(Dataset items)
>> Begin
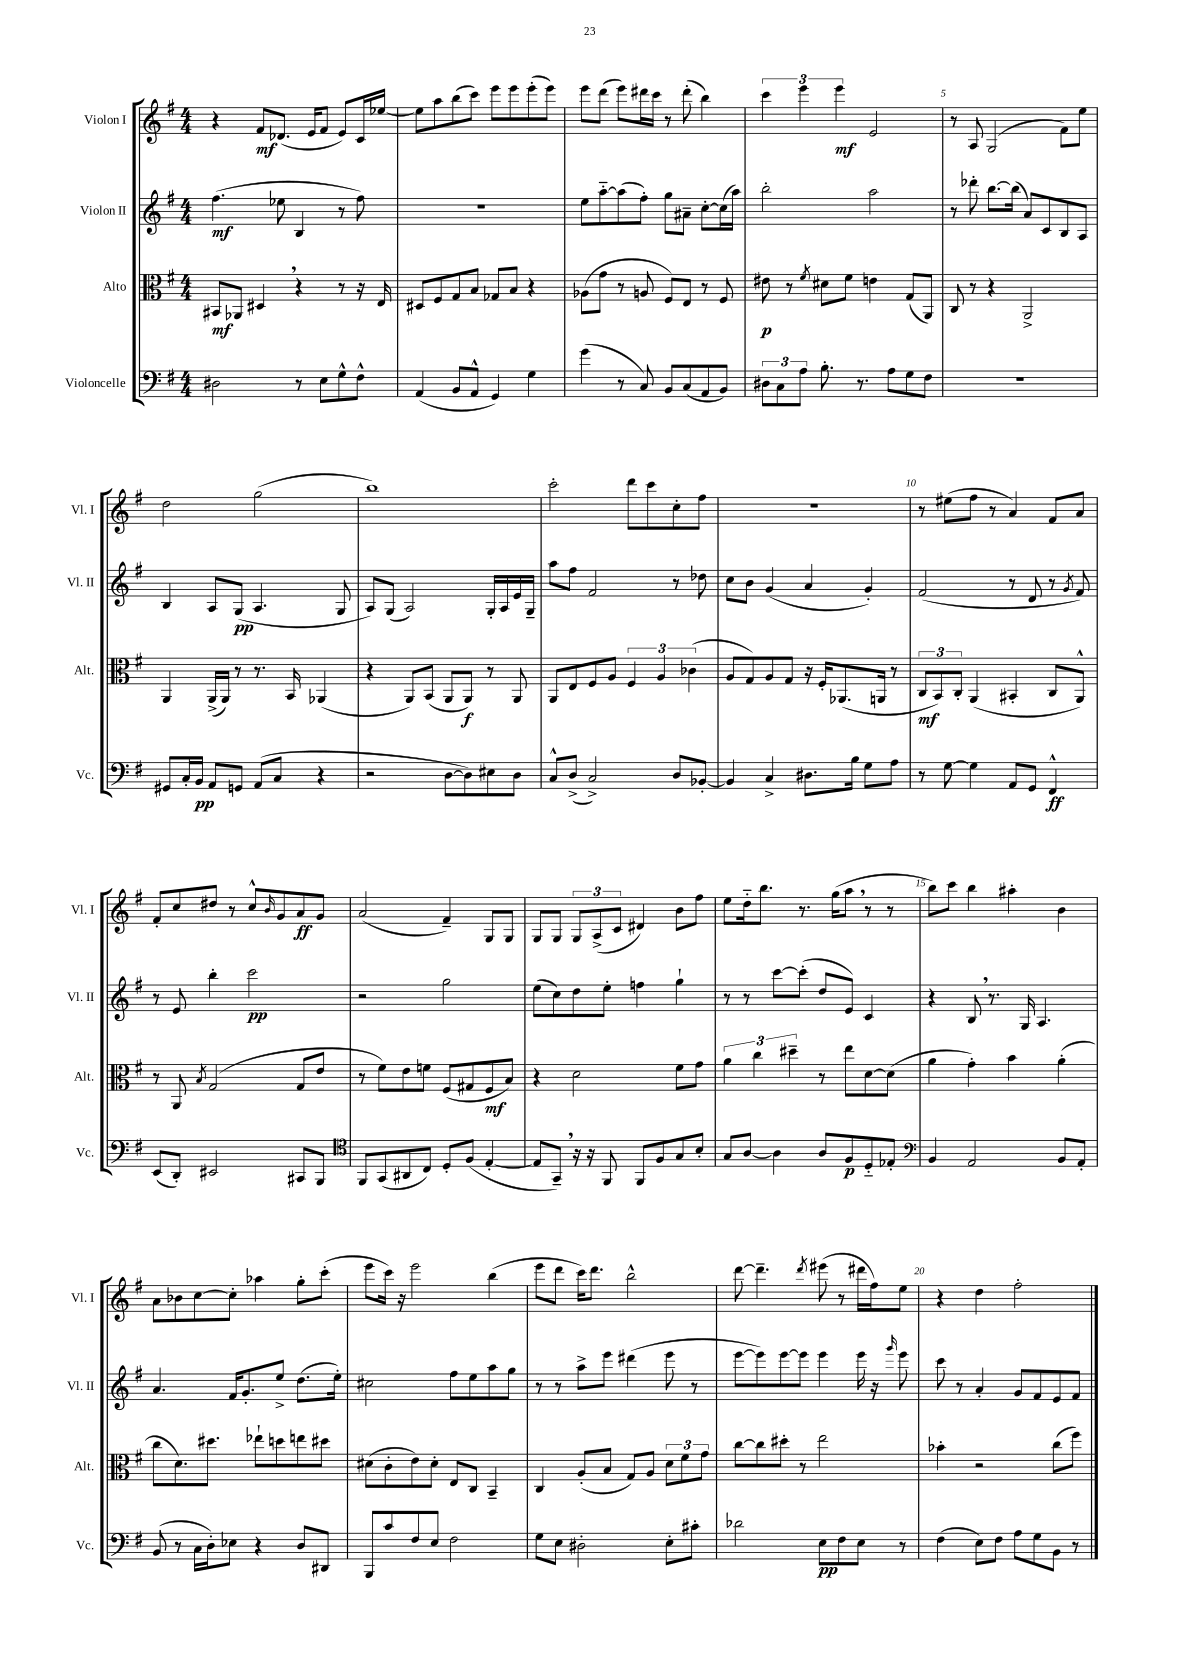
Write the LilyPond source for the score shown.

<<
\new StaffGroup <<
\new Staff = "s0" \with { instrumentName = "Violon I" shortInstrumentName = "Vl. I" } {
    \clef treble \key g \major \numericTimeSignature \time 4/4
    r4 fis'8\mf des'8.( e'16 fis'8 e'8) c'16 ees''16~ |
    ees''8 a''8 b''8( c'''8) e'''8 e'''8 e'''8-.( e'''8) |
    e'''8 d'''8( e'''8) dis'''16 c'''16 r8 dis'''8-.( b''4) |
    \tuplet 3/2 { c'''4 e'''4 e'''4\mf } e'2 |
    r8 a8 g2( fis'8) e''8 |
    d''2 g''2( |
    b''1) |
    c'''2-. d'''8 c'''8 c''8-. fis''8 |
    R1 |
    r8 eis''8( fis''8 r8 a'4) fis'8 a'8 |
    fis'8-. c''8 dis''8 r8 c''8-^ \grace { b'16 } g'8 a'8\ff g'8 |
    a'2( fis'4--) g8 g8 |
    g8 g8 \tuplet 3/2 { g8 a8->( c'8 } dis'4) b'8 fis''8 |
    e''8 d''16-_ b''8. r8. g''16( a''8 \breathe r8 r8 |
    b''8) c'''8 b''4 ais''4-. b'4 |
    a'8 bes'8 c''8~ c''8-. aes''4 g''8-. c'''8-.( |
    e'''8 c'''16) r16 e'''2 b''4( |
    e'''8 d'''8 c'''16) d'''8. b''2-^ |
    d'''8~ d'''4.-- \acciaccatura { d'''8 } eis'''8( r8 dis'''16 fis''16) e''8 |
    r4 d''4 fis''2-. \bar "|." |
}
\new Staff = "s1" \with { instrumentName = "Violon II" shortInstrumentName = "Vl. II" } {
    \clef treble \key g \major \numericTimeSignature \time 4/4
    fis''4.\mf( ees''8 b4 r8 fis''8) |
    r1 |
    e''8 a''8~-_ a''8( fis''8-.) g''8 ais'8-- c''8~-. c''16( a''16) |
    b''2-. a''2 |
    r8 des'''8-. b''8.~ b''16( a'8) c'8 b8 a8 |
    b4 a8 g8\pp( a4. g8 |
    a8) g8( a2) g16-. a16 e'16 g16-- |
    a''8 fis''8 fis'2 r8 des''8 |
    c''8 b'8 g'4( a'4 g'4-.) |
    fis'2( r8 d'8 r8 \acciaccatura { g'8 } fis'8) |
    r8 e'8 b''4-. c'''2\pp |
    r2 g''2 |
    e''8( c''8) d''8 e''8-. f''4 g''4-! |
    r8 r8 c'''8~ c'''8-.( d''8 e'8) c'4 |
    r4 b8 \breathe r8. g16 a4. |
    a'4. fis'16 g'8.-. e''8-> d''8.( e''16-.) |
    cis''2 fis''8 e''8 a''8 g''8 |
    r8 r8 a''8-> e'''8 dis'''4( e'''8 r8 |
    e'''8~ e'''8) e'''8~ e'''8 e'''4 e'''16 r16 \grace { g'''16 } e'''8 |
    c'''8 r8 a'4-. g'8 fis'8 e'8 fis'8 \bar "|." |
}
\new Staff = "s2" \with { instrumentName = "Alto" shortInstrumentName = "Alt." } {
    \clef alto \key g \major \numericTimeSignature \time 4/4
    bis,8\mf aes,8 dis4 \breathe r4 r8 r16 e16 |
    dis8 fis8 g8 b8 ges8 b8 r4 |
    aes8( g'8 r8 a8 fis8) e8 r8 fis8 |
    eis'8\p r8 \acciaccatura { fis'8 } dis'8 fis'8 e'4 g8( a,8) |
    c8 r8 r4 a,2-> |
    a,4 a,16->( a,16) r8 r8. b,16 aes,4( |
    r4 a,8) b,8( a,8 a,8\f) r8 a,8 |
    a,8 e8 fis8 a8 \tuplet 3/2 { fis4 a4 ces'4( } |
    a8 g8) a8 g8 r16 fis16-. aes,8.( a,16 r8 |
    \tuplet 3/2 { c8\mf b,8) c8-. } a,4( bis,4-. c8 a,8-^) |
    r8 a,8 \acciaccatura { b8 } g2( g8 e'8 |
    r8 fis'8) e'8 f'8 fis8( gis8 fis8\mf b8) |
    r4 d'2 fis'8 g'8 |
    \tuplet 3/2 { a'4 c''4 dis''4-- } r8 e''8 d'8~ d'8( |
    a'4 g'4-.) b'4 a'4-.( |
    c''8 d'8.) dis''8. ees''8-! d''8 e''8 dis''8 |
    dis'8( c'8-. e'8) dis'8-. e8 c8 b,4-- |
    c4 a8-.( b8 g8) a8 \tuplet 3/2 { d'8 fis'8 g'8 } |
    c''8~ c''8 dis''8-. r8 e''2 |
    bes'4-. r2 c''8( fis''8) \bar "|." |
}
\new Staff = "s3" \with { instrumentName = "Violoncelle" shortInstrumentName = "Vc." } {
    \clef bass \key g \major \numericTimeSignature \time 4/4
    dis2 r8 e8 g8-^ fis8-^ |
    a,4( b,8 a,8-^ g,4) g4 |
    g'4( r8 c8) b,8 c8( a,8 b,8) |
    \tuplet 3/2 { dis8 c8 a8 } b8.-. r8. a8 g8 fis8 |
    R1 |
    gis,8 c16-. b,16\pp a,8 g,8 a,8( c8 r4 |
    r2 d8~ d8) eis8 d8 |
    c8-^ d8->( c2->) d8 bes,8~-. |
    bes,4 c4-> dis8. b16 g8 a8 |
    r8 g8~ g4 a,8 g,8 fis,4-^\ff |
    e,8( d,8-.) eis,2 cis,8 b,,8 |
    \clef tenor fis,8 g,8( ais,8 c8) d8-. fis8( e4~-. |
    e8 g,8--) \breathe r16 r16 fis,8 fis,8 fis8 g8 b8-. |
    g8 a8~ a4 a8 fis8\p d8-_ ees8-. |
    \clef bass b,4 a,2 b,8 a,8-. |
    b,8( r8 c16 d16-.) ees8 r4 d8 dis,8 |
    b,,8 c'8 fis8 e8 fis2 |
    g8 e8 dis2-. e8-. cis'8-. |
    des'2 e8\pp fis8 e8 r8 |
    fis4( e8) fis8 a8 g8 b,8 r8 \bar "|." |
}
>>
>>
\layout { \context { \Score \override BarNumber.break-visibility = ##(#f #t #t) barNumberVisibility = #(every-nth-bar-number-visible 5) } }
>> End
## TASK TO COMPLETE:
Pull out every line of the data above that contains the string "clef". Matching is case-sensitive.

## EXERCISE RESULT:
    \clef treble \key g \major \numericTimeSignature \time 4/4
    \clef treble \key g \major \numericTimeSignature \time 4/4
    \clef alto \key g \major \numericTimeSignature \time 4/4
    \clef bass \key g \major \numericTimeSignature \time 4/4
    \clef tenor fis,8 g,8( ais,8 c8) d8-. fis8( e4~-. |
    \clef bass b,4 a,2 b,8 a,8-. |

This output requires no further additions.